> [Exercise requirements] The answer must consist solely of the lines from the one with "DRIVER pin IN2: 5 -> 3" through the last line of the data, copied exactly, with no pictures.

> [Data supplied]
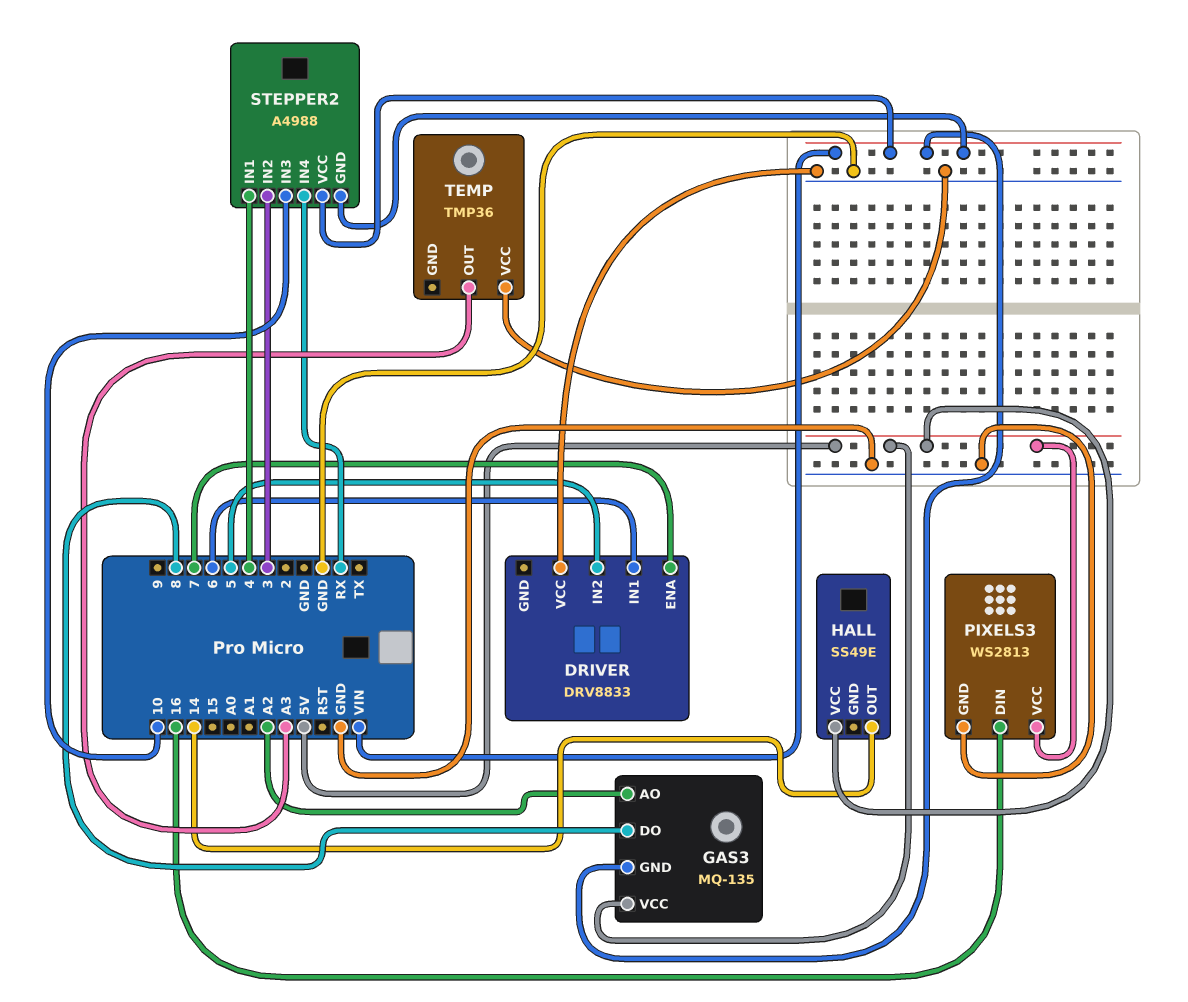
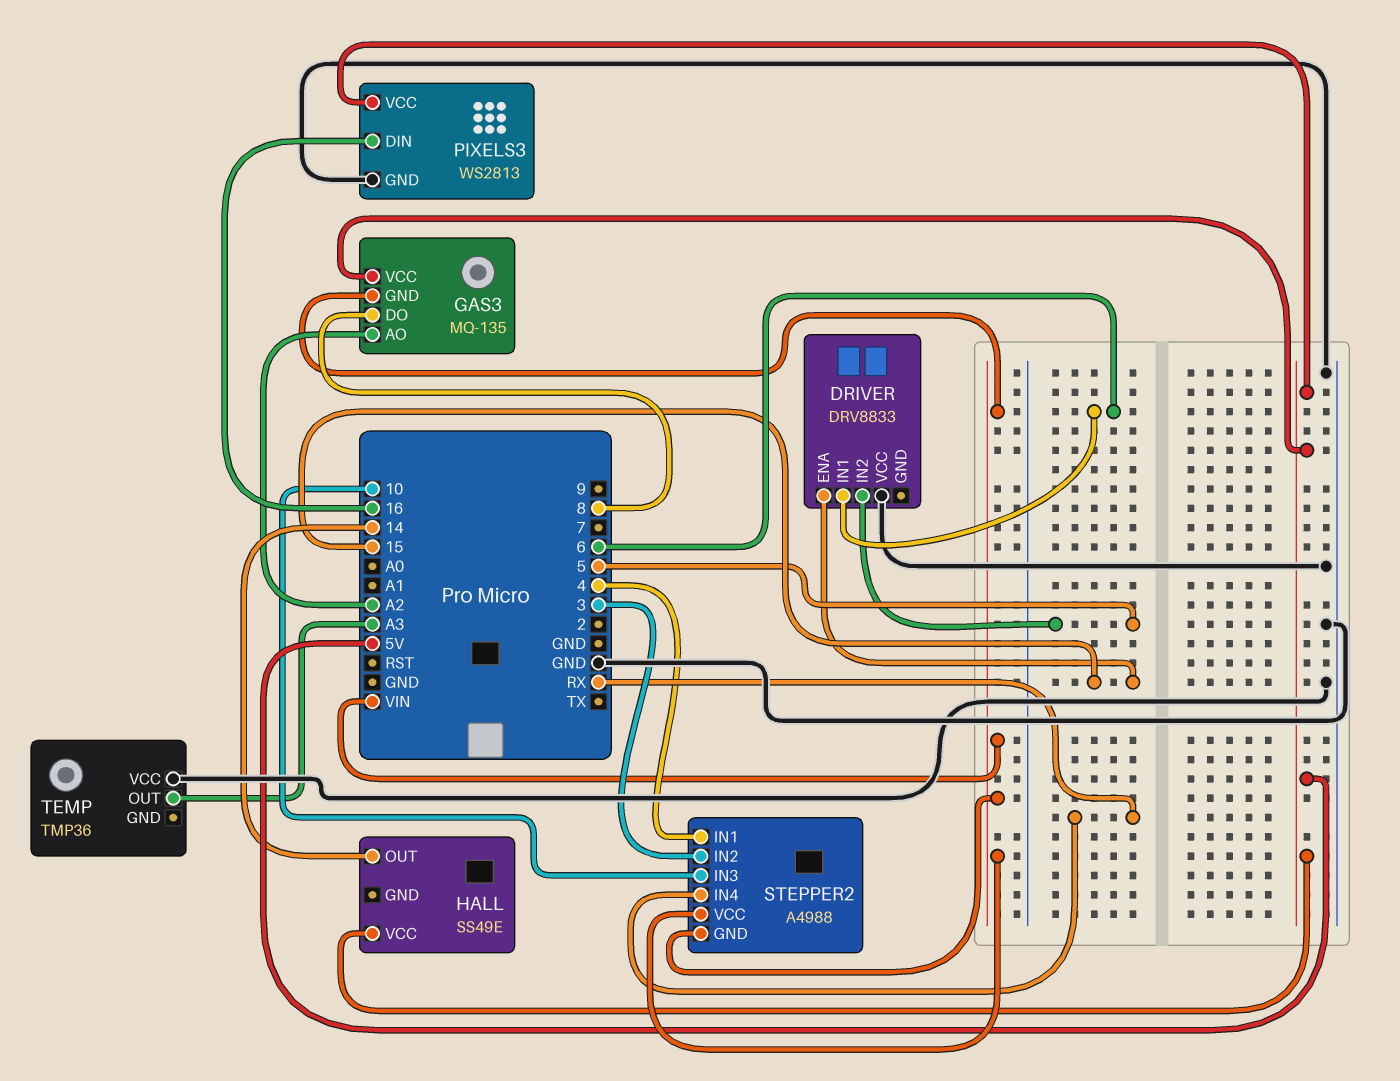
DRIVER pin ENA: 7 -> 15

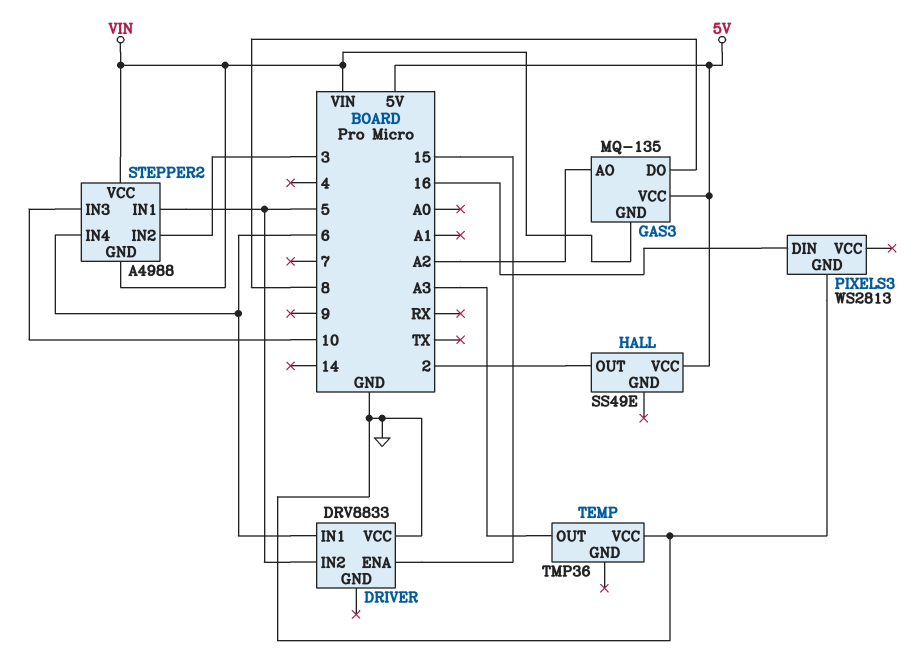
HALL pin OUT: 14 -> 2
PIXELS3 pin VCC: 5V -> none
STEPPER2 pin IN1: 4 -> 5
STEPPER2 pin IN4: RX -> 6

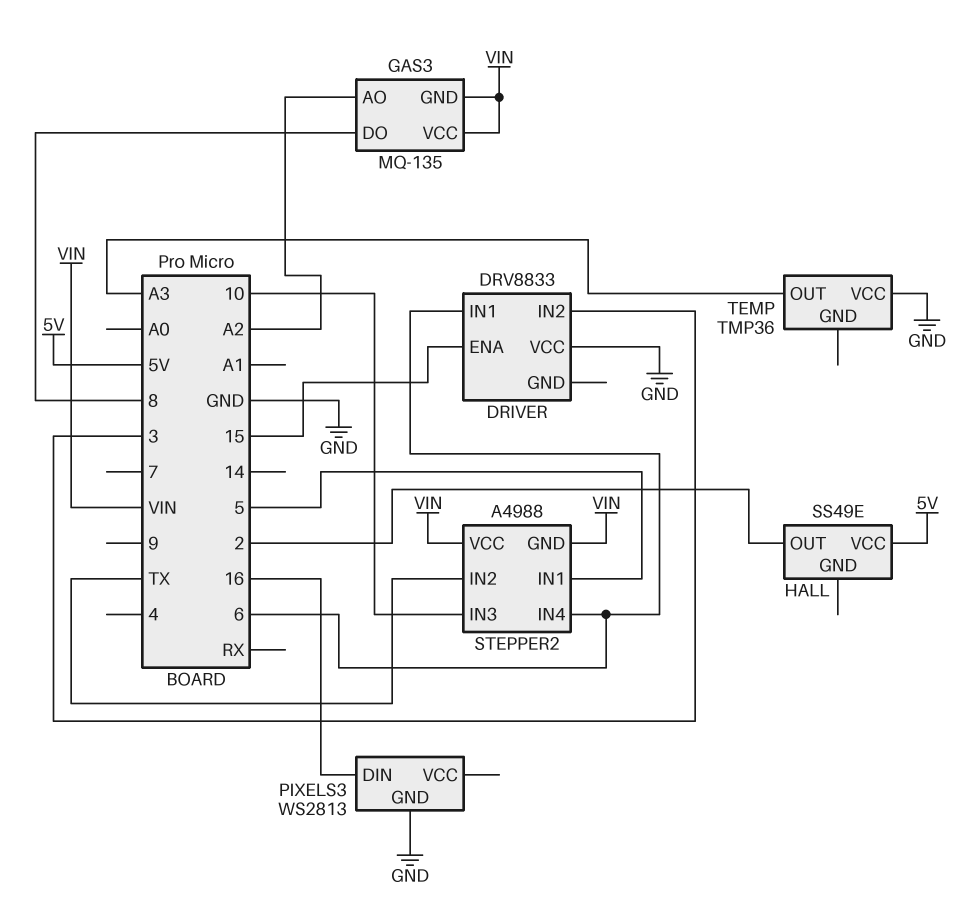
DRIVER pin IN2: 5 -> 3
GAS3 pin VCC: 5V -> VIN
STEPPER2 pin IN2: 3 -> TX

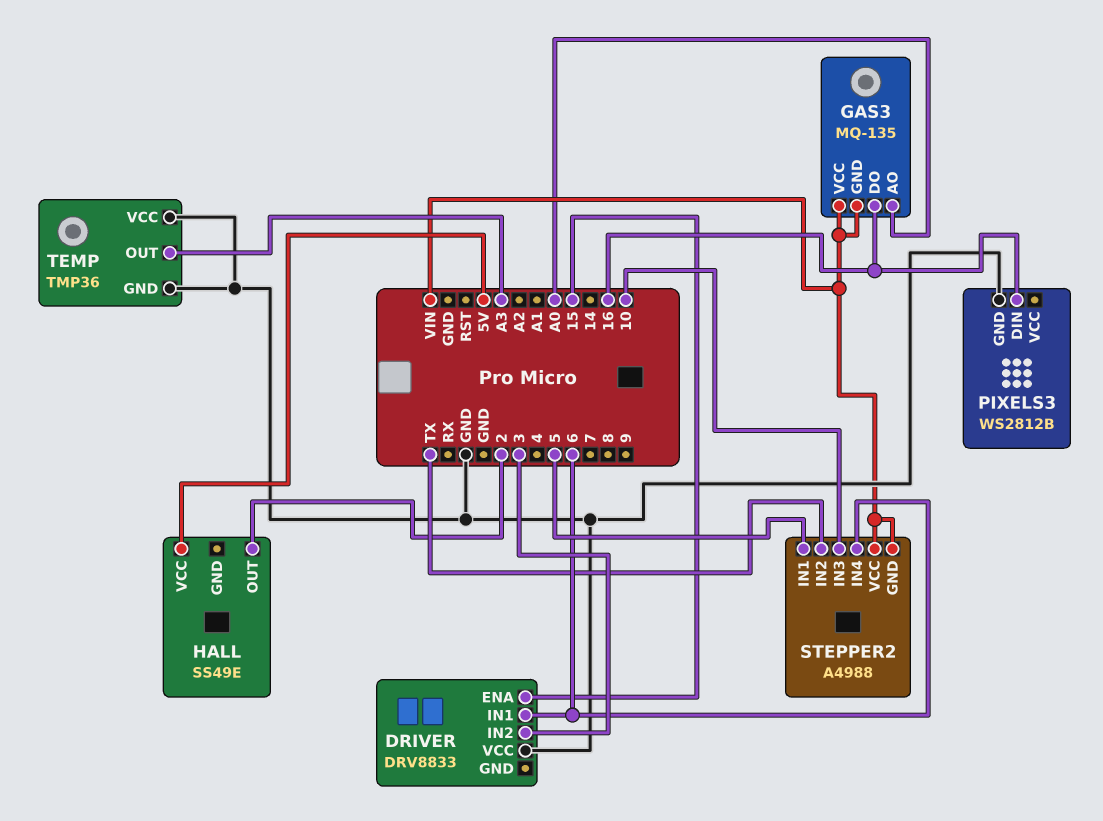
GAS3 pin AO: A2 -> A0
GAS3 pin DO: 8 -> 16
PIXELS3: WS2813 -> WS2812B
TEMP pin GND: none -> GND

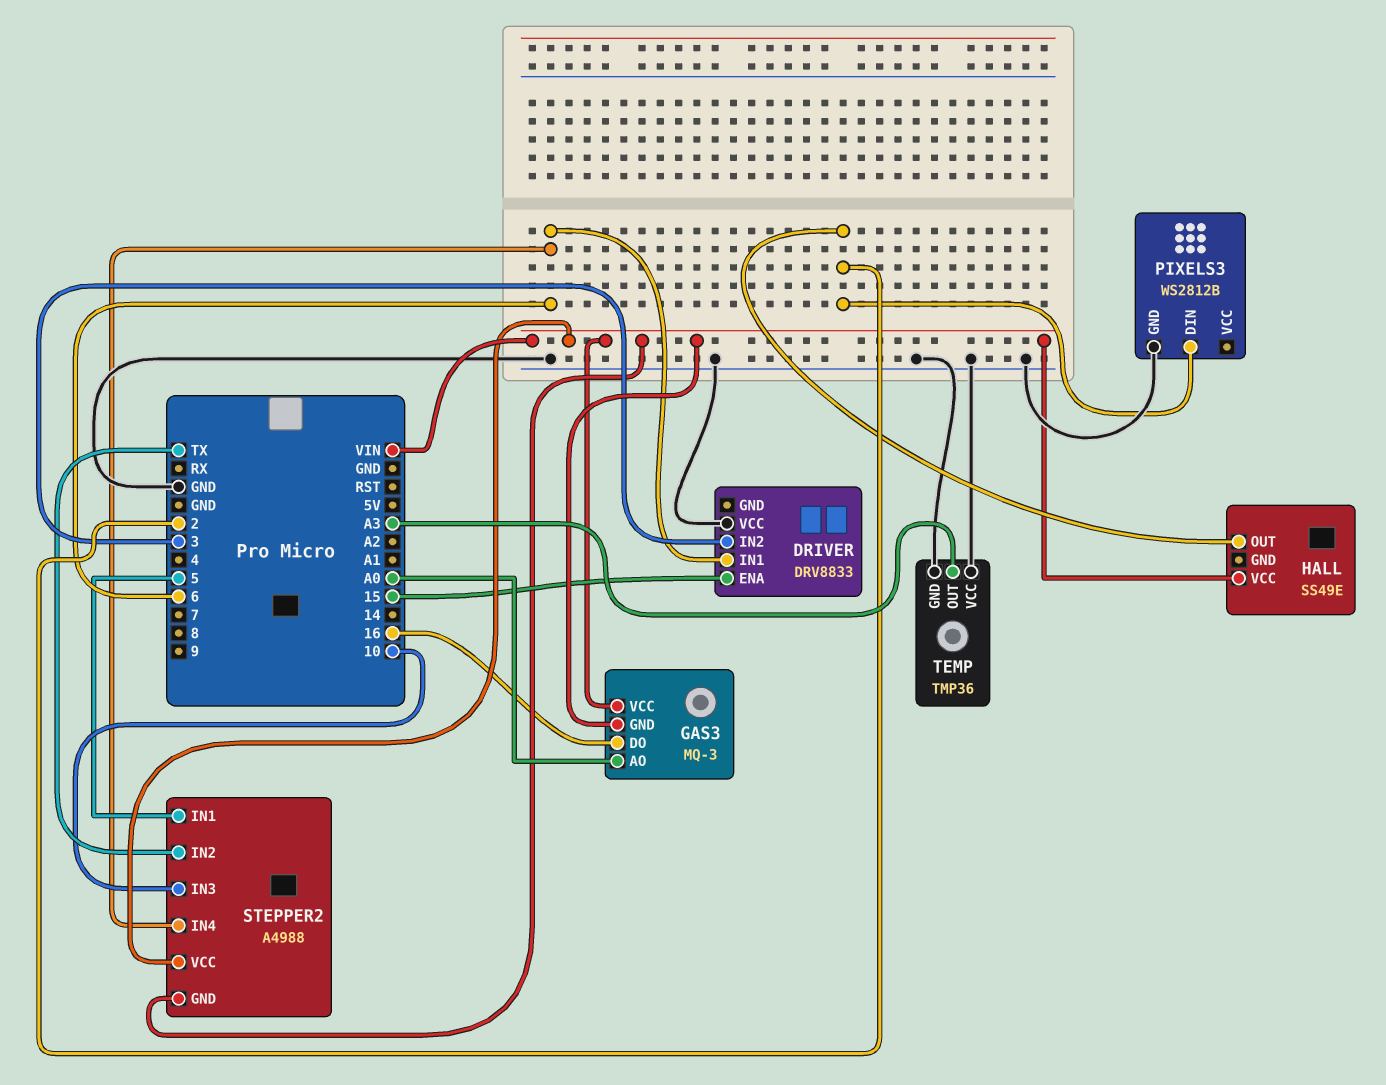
GAS3: MQ-135 -> MQ-3
HALL pin VCC: 5V -> VIN
PIXELS3 pin DIN: 16 -> 2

> [Your response]
DRIVER pin IN2: 5 -> 3
GAS3 pin VCC: 5V -> VIN
STEPPER2 pin IN2: 3 -> TX

GAS3 pin AO: A2 -> A0
GAS3 pin DO: 8 -> 16
PIXELS3: WS2813 -> WS2812B
TEMP pin GND: none -> GND

GAS3: MQ-135 -> MQ-3
HALL pin VCC: 5V -> VIN
PIXELS3 pin DIN: 16 -> 2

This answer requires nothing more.